(Saved data entries)
"""

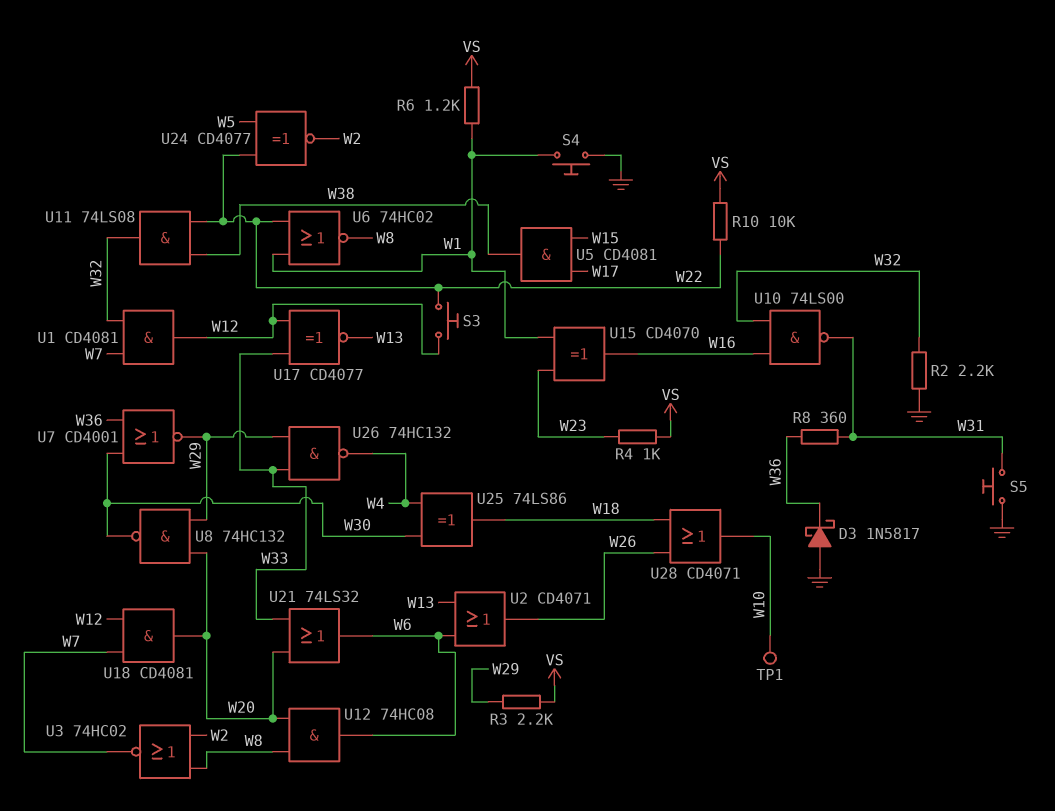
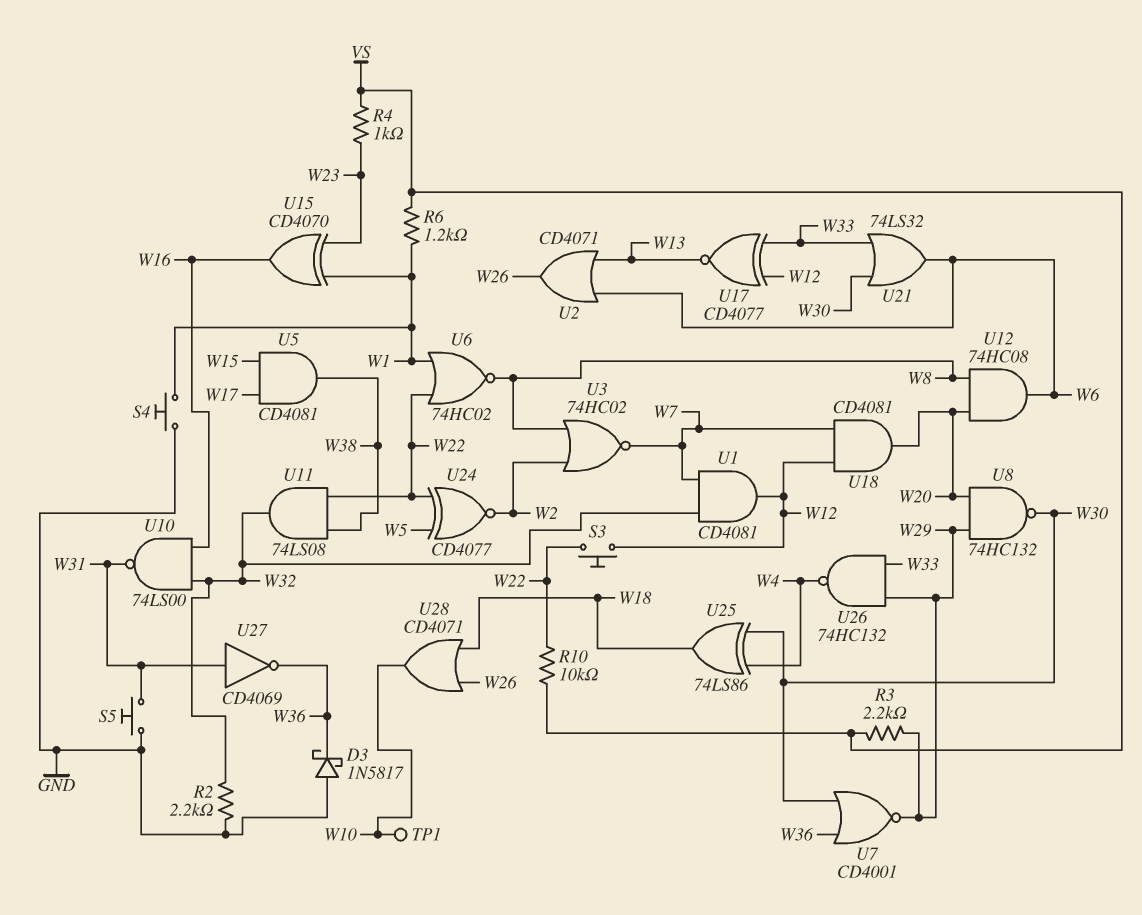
R8: 360 (W31, W36) -> none
U21: OR 74LS32 (in W20, in W33, out W6) -> OR 74LS32 (in W30, in W33, out W6)
U27: none -> NOT CD4069 (in W31, out W36)

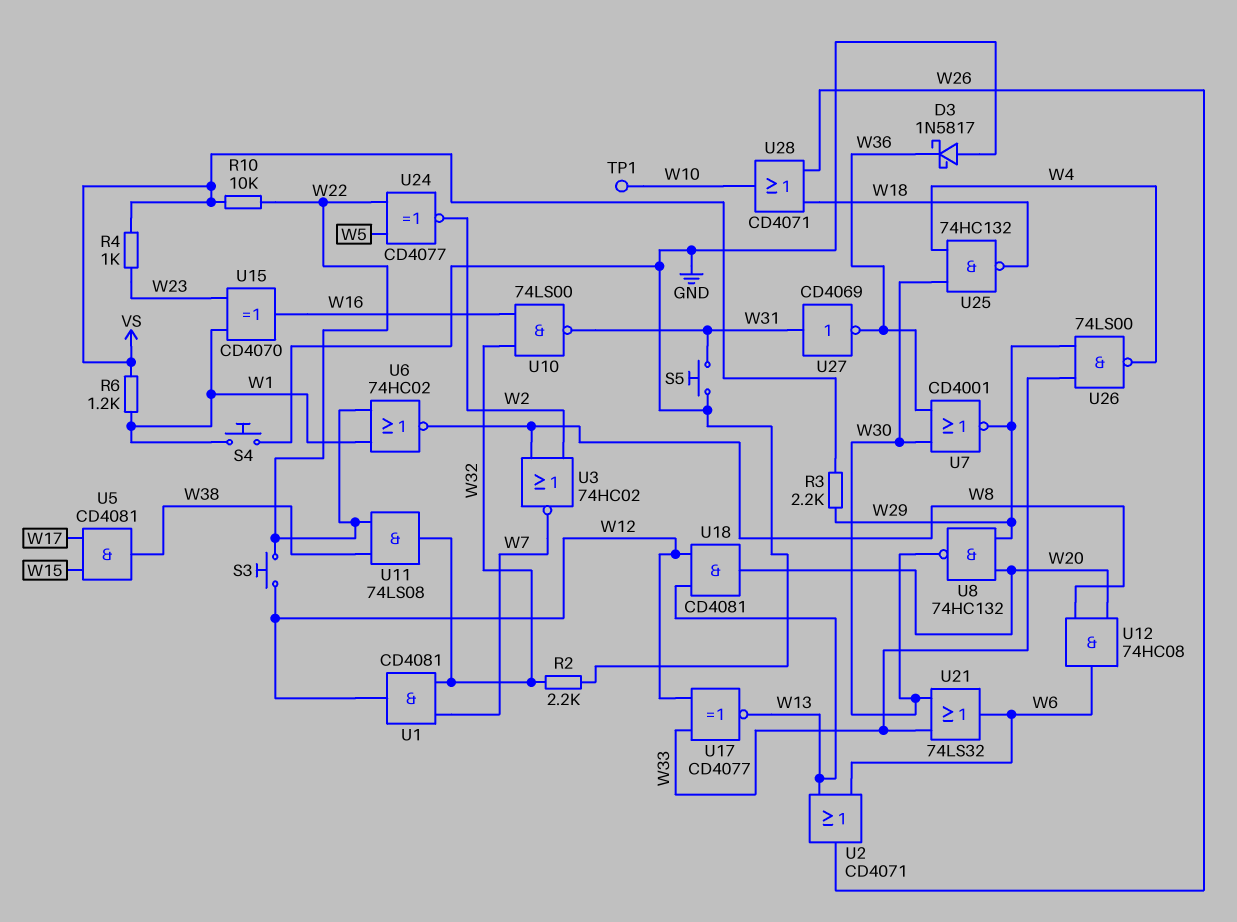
U18: AND CD4081 (in W7, in W12, out W20) -> AND CD4081 (in W12, in W13, out W20)
U25: XOR 74LS86 (in W4, in W30, out W18) -> NAND 74HC132 (in W4, in W30, out W18)
U26: NAND 74HC132 (in W29, in W33, out W4) -> NAND 74LS00 (in W29, in W33, out W4)

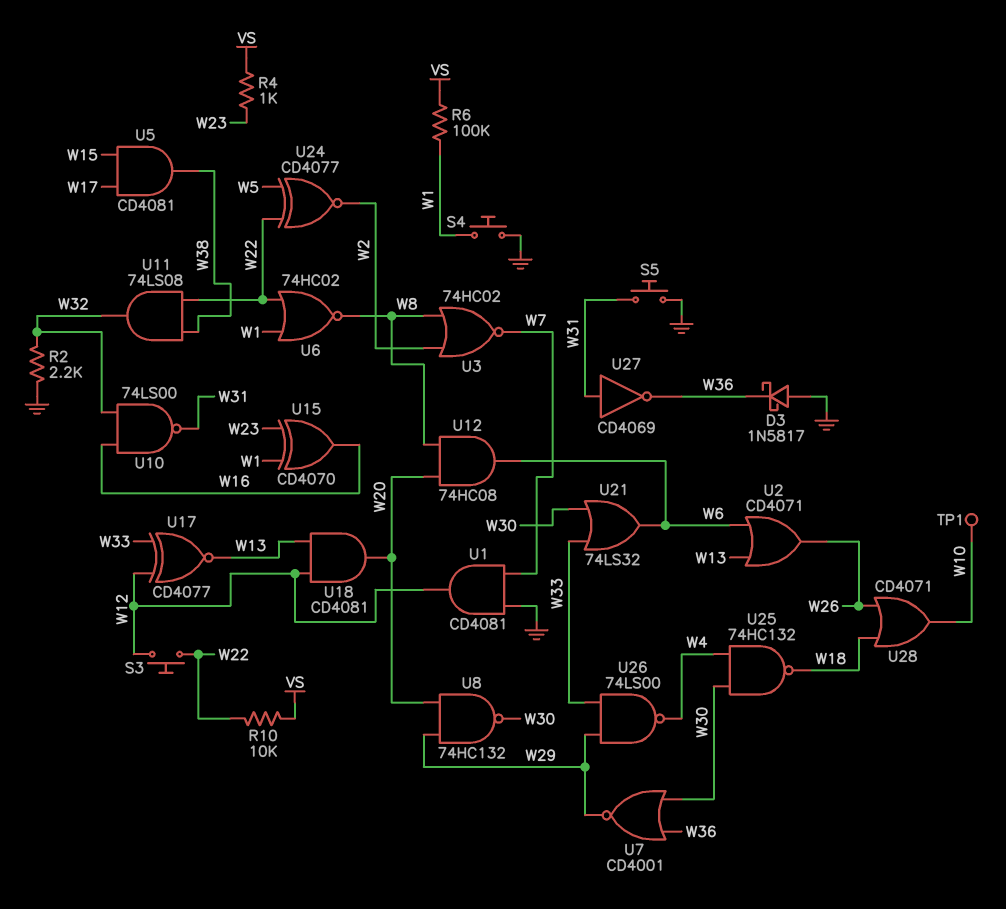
R3: 2.2k (VS, W29) -> none
R6: 1.2k (VS, W1) -> 100k (VS, W1)
U1: AND CD4081 (in W7, in W32, out W12) -> AND CD4081 (in GND, in W7, out W12)

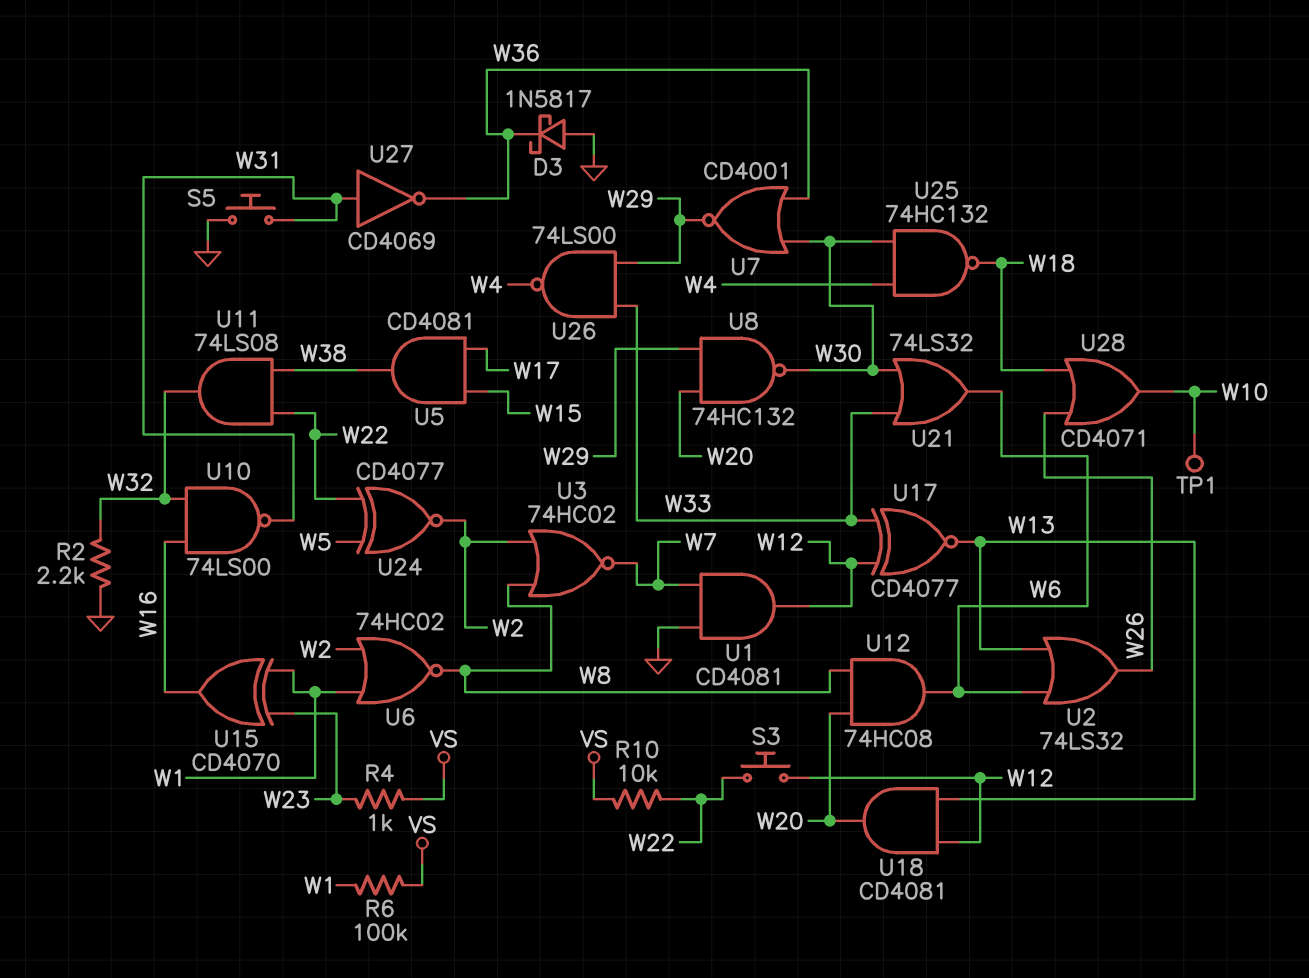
S4: button (GND, W1) -> none
U2: OR CD4071 (in W6, in W13, out W26) -> OR 74LS32 (in W6, in W13, out W26)
U6: NOR 74HC02 (in W1, in W22, out W8) -> NOR 74HC02 (in W1, in W2, out W8)

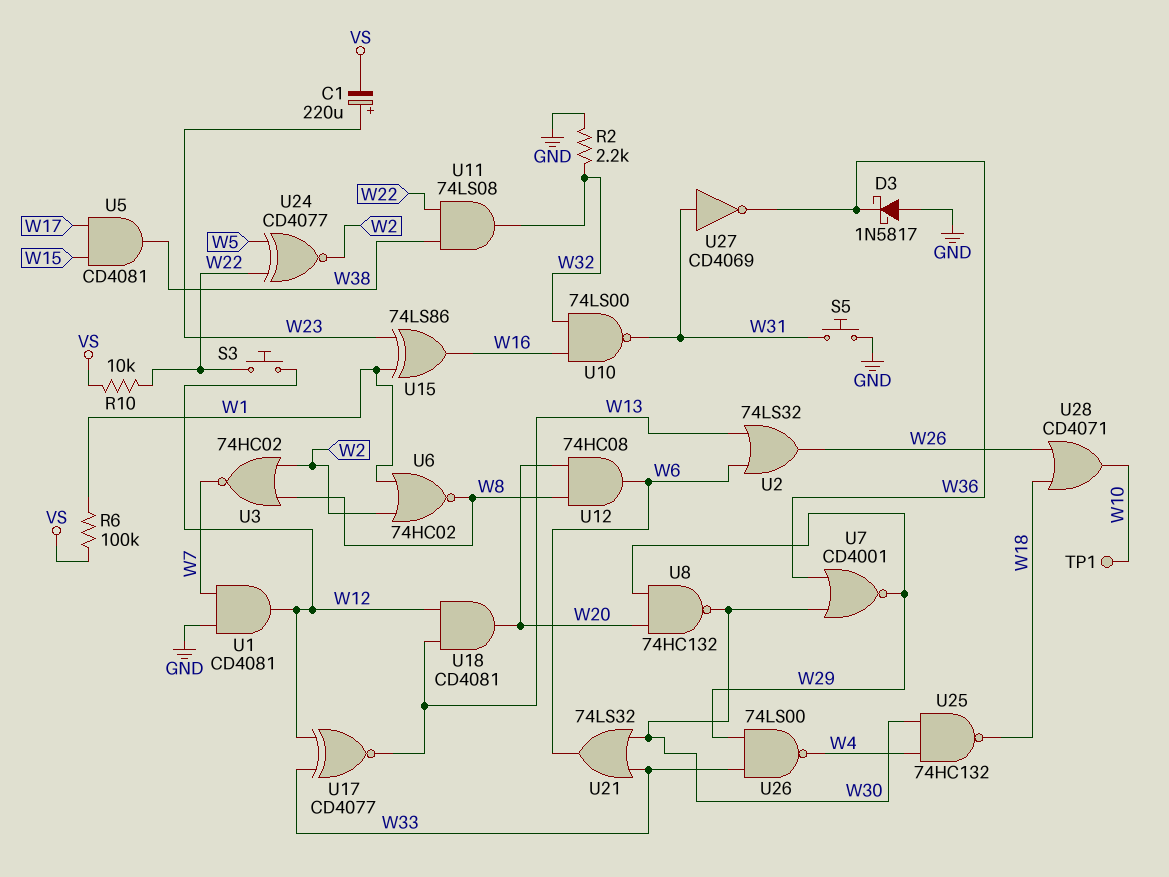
C1: none -> 220uF (plus W23, minus VS)
R4: 1k (VS, W23) -> none
U15: XOR CD4070 (in W1, in W23, out W16) -> XOR 74LS86 (in W1, in W23, out W16)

"""

**Exercise instructions**. All lines from the line with "U25: XOR 74LS86" through the final line of the data, both included, are to be repeated exactly; no other lines and no pictures.

**Answer for this exercise**.
U25: XOR 74LS86 (in W4, in W30, out W18) -> NAND 74HC132 (in W4, in W30, out W18)
U26: NAND 74HC132 (in W29, in W33, out W4) -> NAND 74LS00 (in W29, in W33, out W4)

R3: 2.2k (VS, W29) -> none
R6: 1.2k (VS, W1) -> 100k (VS, W1)
U1: AND CD4081 (in W7, in W32, out W12) -> AND CD4081 (in GND, in W7, out W12)

S4: button (GND, W1) -> none
U2: OR CD4071 (in W6, in W13, out W26) -> OR 74LS32 (in W6, in W13, out W26)
U6: NOR 74HC02 (in W1, in W22, out W8) -> NOR 74HC02 (in W1, in W2, out W8)

C1: none -> 220uF (plus W23, minus VS)
R4: 1k (VS, W23) -> none
U15: XOR CD4070 (in W1, in W23, out W16) -> XOR 74LS86 (in W1, in W23, out W16)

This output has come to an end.